#### [Exercise requirements]
With nothing left out, give the data back exactly.
Top of Data for analysis
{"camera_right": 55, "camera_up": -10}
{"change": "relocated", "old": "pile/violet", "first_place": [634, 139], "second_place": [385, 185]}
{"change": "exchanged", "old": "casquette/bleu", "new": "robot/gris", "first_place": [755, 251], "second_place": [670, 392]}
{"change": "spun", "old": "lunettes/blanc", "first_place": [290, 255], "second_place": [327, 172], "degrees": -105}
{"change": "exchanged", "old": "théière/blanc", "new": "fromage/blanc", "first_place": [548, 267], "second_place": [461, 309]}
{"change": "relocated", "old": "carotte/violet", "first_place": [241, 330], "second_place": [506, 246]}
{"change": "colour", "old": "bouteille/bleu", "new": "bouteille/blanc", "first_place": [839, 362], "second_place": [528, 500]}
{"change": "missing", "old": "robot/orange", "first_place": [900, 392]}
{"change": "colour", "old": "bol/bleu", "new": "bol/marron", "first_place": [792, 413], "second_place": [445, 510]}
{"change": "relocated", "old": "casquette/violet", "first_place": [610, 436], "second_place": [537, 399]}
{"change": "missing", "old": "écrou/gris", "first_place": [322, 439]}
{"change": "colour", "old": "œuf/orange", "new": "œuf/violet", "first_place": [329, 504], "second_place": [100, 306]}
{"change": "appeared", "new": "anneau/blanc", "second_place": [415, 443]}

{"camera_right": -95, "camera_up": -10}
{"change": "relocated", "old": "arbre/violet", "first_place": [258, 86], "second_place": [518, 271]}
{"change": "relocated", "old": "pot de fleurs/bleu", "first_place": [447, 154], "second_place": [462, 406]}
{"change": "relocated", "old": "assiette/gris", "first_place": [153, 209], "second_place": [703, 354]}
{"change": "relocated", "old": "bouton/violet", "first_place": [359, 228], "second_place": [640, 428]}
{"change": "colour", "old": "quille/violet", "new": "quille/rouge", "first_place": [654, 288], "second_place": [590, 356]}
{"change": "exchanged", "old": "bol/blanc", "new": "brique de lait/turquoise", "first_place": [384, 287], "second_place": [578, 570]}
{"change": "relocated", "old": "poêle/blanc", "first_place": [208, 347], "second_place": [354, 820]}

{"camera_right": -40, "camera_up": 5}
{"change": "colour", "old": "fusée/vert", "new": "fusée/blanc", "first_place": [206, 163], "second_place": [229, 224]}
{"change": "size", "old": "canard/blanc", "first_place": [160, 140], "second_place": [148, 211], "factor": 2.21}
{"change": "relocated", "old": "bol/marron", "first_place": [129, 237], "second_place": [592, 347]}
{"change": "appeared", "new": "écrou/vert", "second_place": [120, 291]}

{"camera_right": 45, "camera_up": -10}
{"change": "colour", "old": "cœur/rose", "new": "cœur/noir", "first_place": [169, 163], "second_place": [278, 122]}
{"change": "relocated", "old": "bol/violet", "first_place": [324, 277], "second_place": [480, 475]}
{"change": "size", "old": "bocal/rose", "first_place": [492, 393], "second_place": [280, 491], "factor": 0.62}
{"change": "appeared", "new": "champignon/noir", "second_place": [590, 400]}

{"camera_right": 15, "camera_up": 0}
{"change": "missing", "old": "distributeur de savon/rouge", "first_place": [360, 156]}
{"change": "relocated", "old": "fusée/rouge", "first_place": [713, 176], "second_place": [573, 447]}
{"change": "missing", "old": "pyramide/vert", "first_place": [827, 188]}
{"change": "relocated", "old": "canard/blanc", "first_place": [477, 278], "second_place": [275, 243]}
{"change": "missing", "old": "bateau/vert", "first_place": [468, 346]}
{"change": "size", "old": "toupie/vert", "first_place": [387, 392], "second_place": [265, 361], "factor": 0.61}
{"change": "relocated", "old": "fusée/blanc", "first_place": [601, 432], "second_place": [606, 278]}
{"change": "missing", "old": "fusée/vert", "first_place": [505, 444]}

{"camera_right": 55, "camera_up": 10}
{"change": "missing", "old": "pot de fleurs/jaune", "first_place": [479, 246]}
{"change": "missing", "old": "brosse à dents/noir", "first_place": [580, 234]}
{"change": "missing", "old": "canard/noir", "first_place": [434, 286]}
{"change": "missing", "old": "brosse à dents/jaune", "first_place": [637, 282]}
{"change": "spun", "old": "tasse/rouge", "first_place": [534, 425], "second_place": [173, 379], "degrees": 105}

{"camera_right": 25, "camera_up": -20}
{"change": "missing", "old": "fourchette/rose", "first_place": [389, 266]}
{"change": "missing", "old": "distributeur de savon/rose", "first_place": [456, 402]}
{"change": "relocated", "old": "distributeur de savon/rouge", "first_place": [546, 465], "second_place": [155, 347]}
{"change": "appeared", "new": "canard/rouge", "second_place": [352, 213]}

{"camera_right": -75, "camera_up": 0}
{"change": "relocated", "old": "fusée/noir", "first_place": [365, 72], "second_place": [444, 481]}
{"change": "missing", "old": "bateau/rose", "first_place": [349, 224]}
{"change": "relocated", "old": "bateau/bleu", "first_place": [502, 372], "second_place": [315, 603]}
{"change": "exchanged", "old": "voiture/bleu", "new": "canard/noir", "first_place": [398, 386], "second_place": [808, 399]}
Bottom of Data for analysis
#### [Solution]
{"camera_right": 55, "camera_up": -10}
{"change": "relocated", "old": "pile/violet", "first_place": [634, 139], "second_place": [385, 185]}
{"change": "exchanged", "old": "casquette/bleu", "new": "robot/gris", "first_place": [755, 251], "second_place": [670, 392]}
{"change": "spun", "old": "lunettes/blanc", "first_place": [290, 255], "second_place": [327, 172], "degrees": -105}
{"change": "exchanged", "old": "théière/blanc", "new": "fromage/blanc", "first_place": [548, 267], "second_place": [461, 309]}
{"change": "relocated", "old": "carotte/violet", "first_place": [241, 330], "second_place": [506, 246]}
{"change": "colour", "old": "bouteille/bleu", "new": "bouteille/blanc", "first_place": [839, 362], "second_place": [528, 500]}
{"change": "missing", "old": "robot/orange", "first_place": [900, 392]}
{"change": "colour", "old": "bol/bleu", "new": "bol/marron", "first_place": [792, 413], "second_place": [445, 510]}
{"change": "relocated", "old": "casquette/violet", "first_place": [610, 436], "second_place": [537, 399]}
{"change": "missing", "old": "écrou/gris", "first_place": [322, 439]}
{"change": "colour", "old": "œuf/orange", "new": "œuf/violet", "first_place": [329, 504], "second_place": [100, 306]}
{"change": "appeared", "new": "anneau/blanc", "second_place": [415, 443]}

{"camera_right": -95, "camera_up": -10}
{"change": "relocated", "old": "arbre/violet", "first_place": [258, 86], "second_place": [518, 271]}
{"change": "relocated", "old": "pot de fleurs/bleu", "first_place": [447, 154], "second_place": [462, 406]}
{"change": "relocated", "old": "assiette/gris", "first_place": [153, 209], "second_place": [703, 354]}
{"change": "relocated", "old": "bouton/violet", "first_place": [359, 228], "second_place": [640, 428]}
{"change": "colour", "old": "quille/violet", "new": "quille/rouge", "first_place": [654, 288], "second_place": [590, 356]}
{"change": "exchanged", "old": "bol/blanc", "new": "brique de lait/turquoise", "first_place": [384, 287], "second_place": [578, 570]}
{"change": "relocated", "old": "poêle/blanc", "first_place": [208, 347], "second_place": [354, 820]}

{"camera_right": -40, "camera_up": 5}
{"change": "colour", "old": "fusée/vert", "new": "fusée/blanc", "first_place": [206, 163], "second_place": [229, 224]}
{"change": "size", "old": "canard/blanc", "first_place": [160, 140], "second_place": [148, 211], "factor": 2.21}
{"change": "relocated", "old": "bol/marron", "first_place": [129, 237], "second_place": [592, 347]}
{"change": "appeared", "new": "écrou/vert", "second_place": [120, 291]}

{"camera_right": 45, "camera_up": -10}
{"change": "colour", "old": "cœur/rose", "new": "cœur/noir", "first_place": [169, 163], "second_place": [278, 122]}
{"change": "relocated", "old": "bol/violet", "first_place": [324, 277], "second_place": [480, 475]}
{"change": "size", "old": "bocal/rose", "first_place": [492, 393], "second_place": [280, 491], "factor": 0.62}
{"change": "appeared", "new": "champignon/noir", "second_place": [590, 400]}

{"camera_right": 15, "camera_up": 0}
{"change": "missing", "old": "distributeur de savon/rouge", "first_place": [360, 156]}
{"change": "relocated", "old": "fusée/rouge", "first_place": [713, 176], "second_place": [573, 447]}
{"change": "missing", "old": "pyramide/vert", "first_place": [827, 188]}
{"change": "relocated", "old": "canard/blanc", "first_place": [477, 278], "second_place": [275, 243]}
{"change": "missing", "old": "bateau/vert", "first_place": [468, 346]}
{"change": "size", "old": "toupie/vert", "first_place": [387, 392], "second_place": [265, 361], "factor": 0.61}
{"change": "relocated", "old": "fusée/blanc", "first_place": [601, 432], "second_place": [606, 278]}
{"change": "missing", "old": "fusée/vert", "first_place": [505, 444]}

{"camera_right": 55, "camera_up": 10}
{"change": "missing", "old": "pot de fleurs/jaune", "first_place": [479, 246]}
{"change": "missing", "old": "brosse à dents/noir", "first_place": [580, 234]}
{"change": "missing", "old": "canard/noir", "first_place": [434, 286]}
{"change": "missing", "old": "brosse à dents/jaune", "first_place": [637, 282]}
{"change": "spun", "old": "tasse/rouge", "first_place": [534, 425], "second_place": [173, 379], "degrees": 105}

{"camera_right": 25, "camera_up": -20}
{"change": "missing", "old": "fourchette/rose", "first_place": [389, 266]}
{"change": "missing", "old": "distributeur de savon/rose", "first_place": [456, 402]}
{"change": "relocated", "old": "distributeur de savon/rouge", "first_place": [546, 465], "second_place": [155, 347]}
{"change": "appeared", "new": "canard/rouge", "second_place": [352, 213]}

{"camera_right": -75, "camera_up": 0}
{"change": "relocated", "old": "fusée/noir", "first_place": [365, 72], "second_place": [444, 481]}
{"change": "missing", "old": "bateau/rose", "first_place": [349, 224]}
{"change": "relocated", "old": "bateau/bleu", "first_place": [502, 372], "second_place": [315, 603]}
{"change": "exchanged", "old": "voiture/bleu", "new": "canard/noir", "first_place": [398, 386], "second_place": [808, 399]}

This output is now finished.